*** Opening of Supplied information ***

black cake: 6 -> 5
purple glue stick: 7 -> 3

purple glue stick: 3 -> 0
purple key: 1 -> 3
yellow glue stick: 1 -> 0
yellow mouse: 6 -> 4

*** Close of Supplied information ***

■ Exercise directions ■
Going line by line, copy the data above exactly.

■ Solution ■
black cake: 6 -> 5
purple glue stick: 7 -> 3

purple glue stick: 3 -> 0
purple key: 1 -> 3
yellow glue stick: 1 -> 0
yellow mouse: 6 -> 4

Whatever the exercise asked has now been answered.